◆ ASSIGNMENT ◆
Drop every image, then reproduce the data exactly as given.

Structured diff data
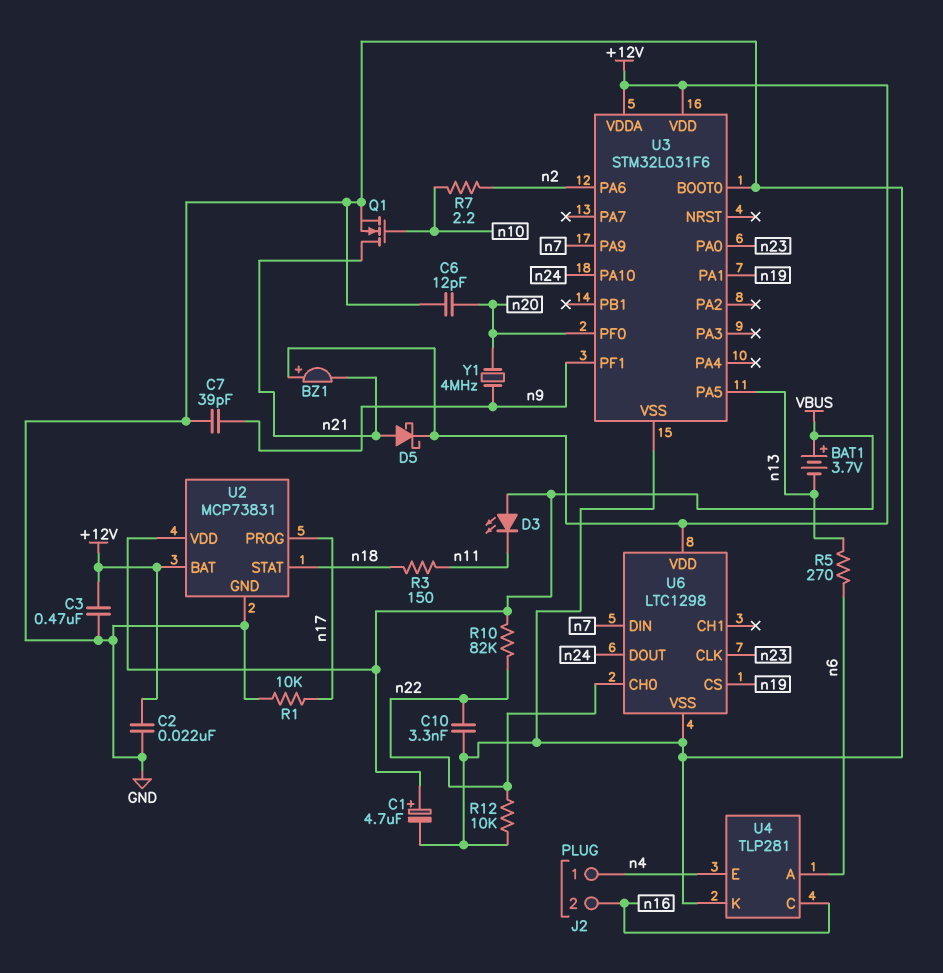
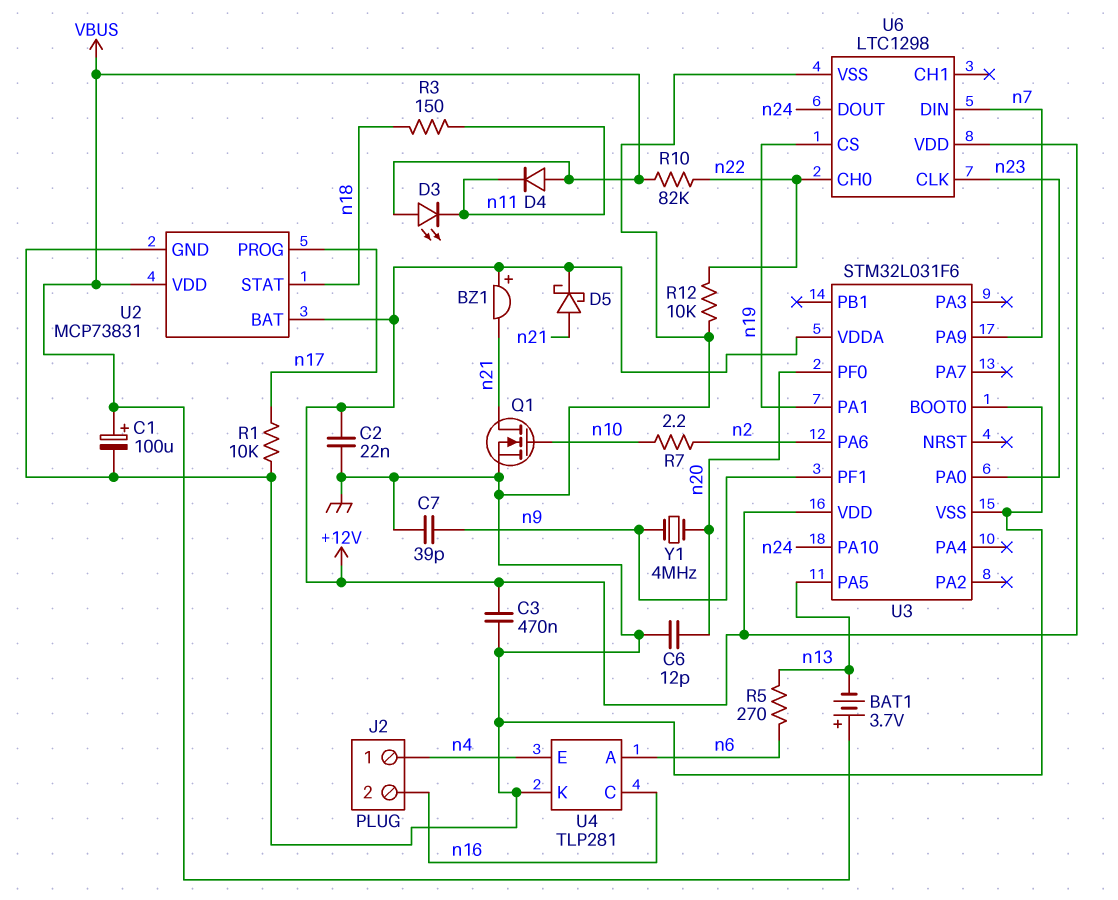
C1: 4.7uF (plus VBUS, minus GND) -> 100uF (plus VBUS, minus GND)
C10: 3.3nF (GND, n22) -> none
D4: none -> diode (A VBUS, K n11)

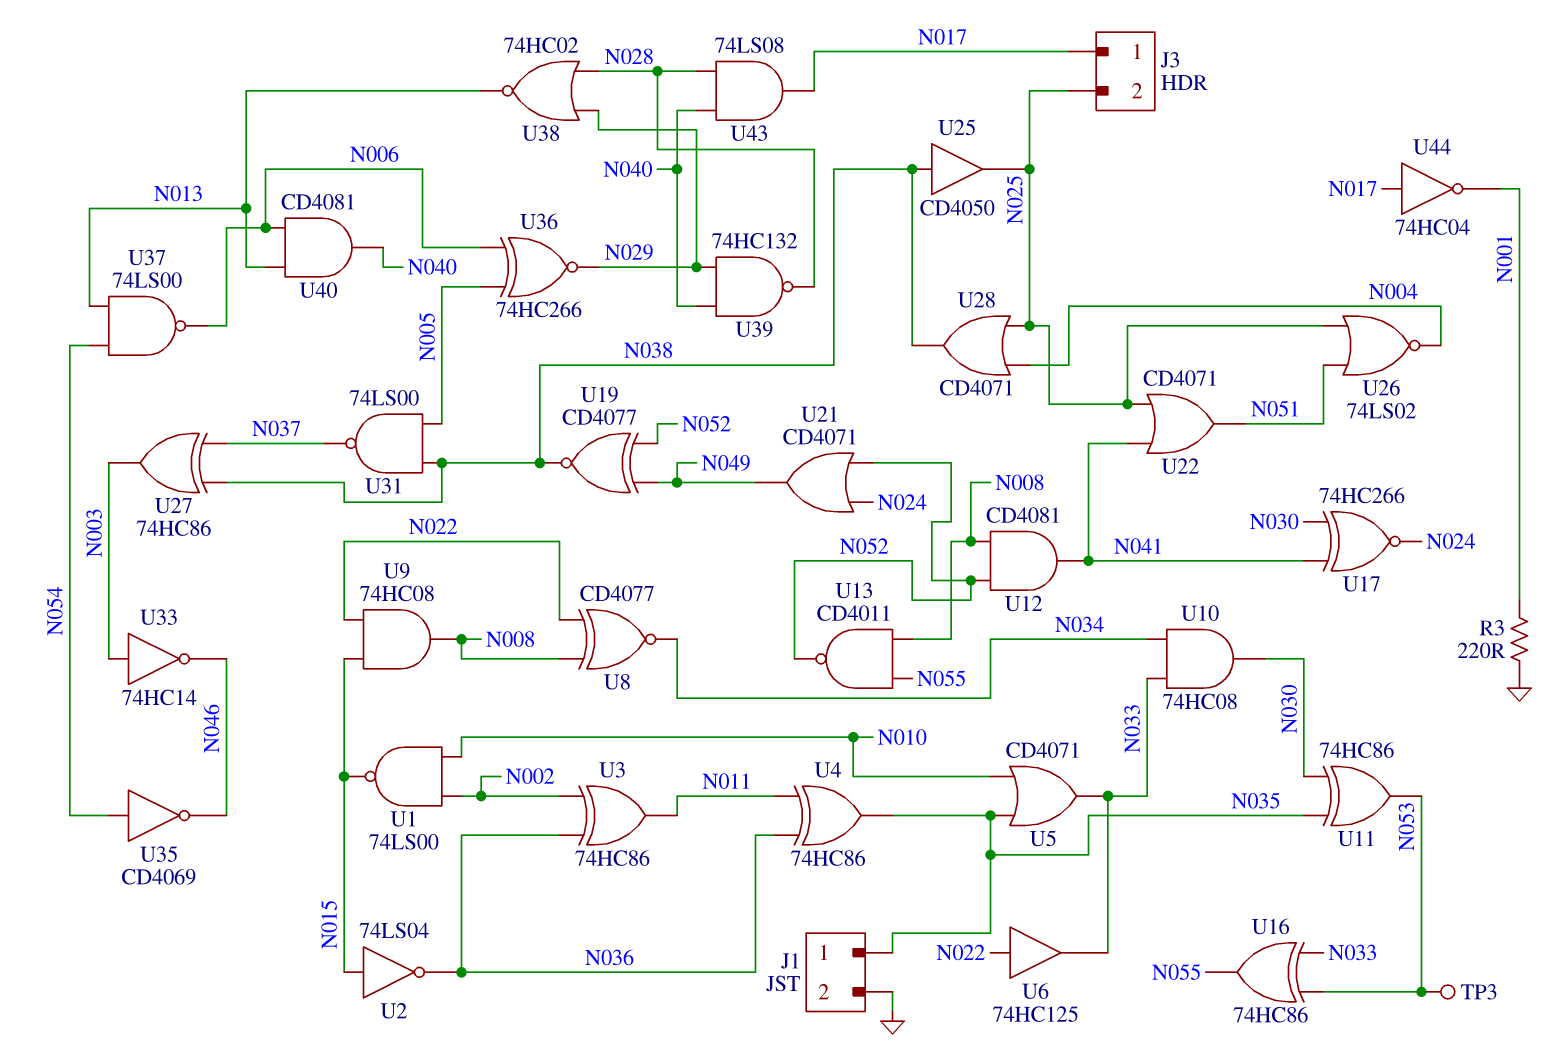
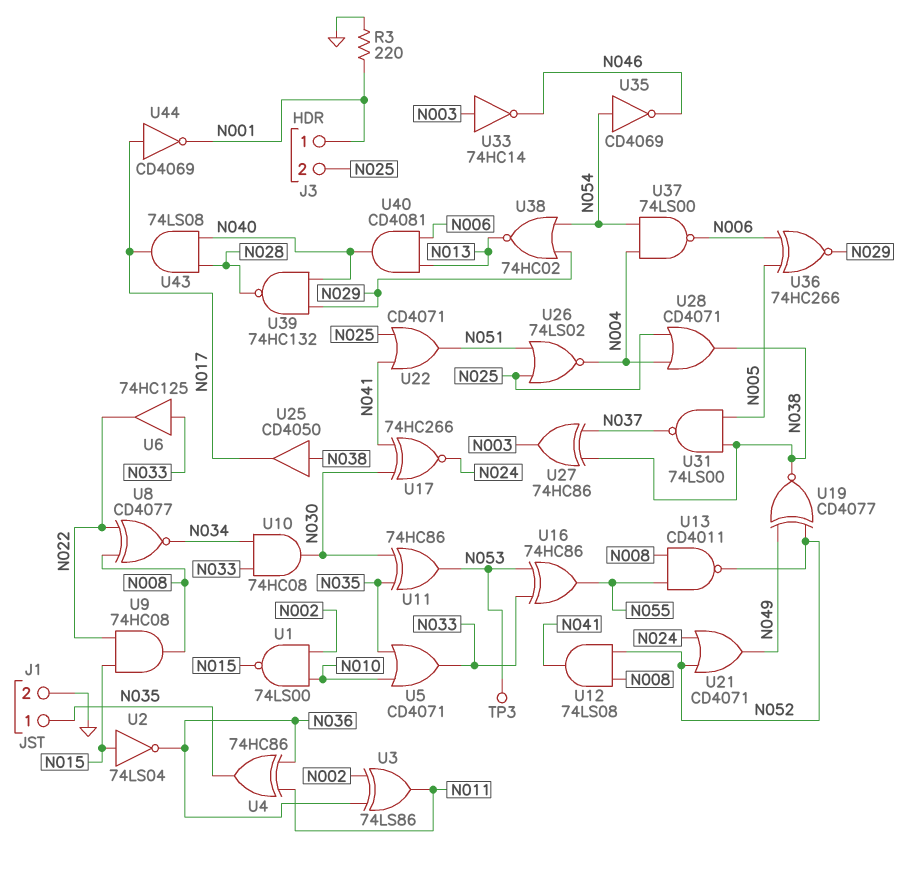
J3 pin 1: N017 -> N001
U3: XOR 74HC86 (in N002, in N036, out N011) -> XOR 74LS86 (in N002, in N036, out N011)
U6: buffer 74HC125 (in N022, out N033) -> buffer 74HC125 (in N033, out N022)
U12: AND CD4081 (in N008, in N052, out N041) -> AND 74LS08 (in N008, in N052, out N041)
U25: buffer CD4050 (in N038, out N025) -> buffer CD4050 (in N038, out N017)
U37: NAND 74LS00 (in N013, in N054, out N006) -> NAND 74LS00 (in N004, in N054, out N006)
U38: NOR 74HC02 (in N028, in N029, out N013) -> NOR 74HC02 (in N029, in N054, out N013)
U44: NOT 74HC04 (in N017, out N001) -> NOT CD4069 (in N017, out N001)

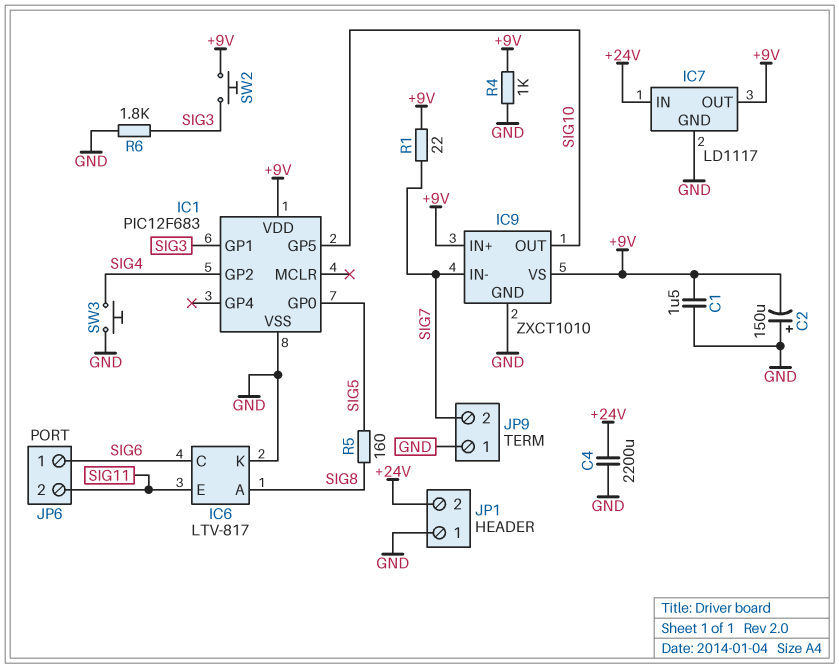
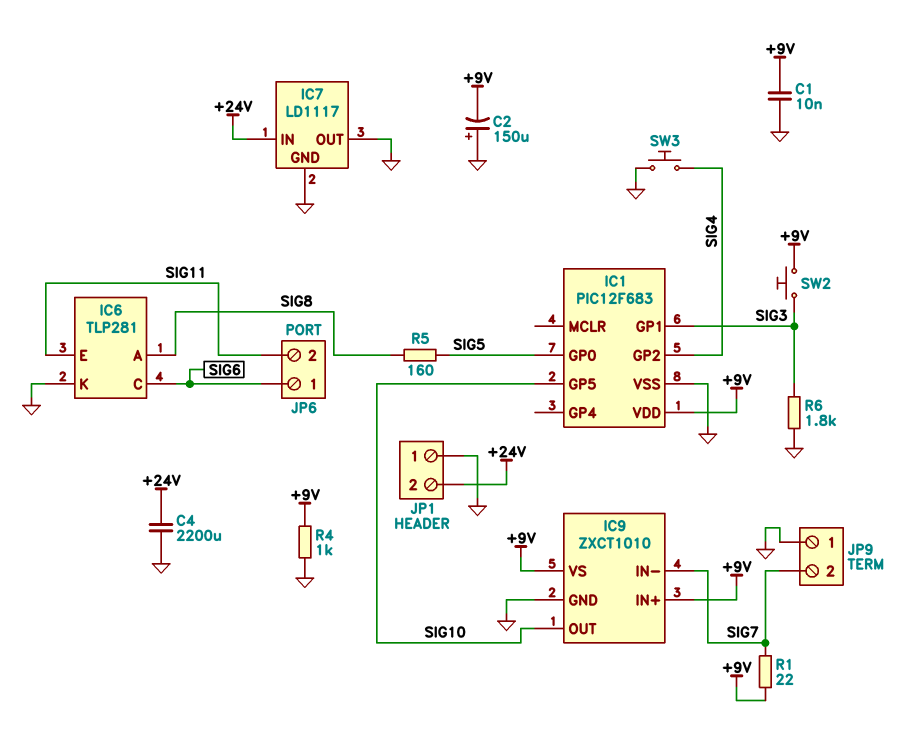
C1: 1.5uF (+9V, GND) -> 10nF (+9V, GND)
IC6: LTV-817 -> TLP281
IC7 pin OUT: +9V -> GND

◆ EXPECTED OUTPUT ◆
C1: 4.7uF (plus VBUS, minus GND) -> 100uF (plus VBUS, minus GND)
C10: 3.3nF (GND, n22) -> none
D4: none -> diode (A VBUS, K n11)

J3 pin 1: N017 -> N001
U3: XOR 74HC86 (in N002, in N036, out N011) -> XOR 74LS86 (in N002, in N036, out N011)
U6: buffer 74HC125 (in N022, out N033) -> buffer 74HC125 (in N033, out N022)
U12: AND CD4081 (in N008, in N052, out N041) -> AND 74LS08 (in N008, in N052, out N041)
U25: buffer CD4050 (in N038, out N025) -> buffer CD4050 (in N038, out N017)
U37: NAND 74LS00 (in N013, in N054, out N006) -> NAND 74LS00 (in N004, in N054, out N006)
U38: NOR 74HC02 (in N028, in N029, out N013) -> NOR 74HC02 (in N029, in N054, out N013)
U44: NOT 74HC04 (in N017, out N001) -> NOT CD4069 (in N017, out N001)

C1: 1.5uF (+9V, GND) -> 10nF (+9V, GND)
IC6: LTV-817 -> TLP281
IC7 pin OUT: +9V -> GND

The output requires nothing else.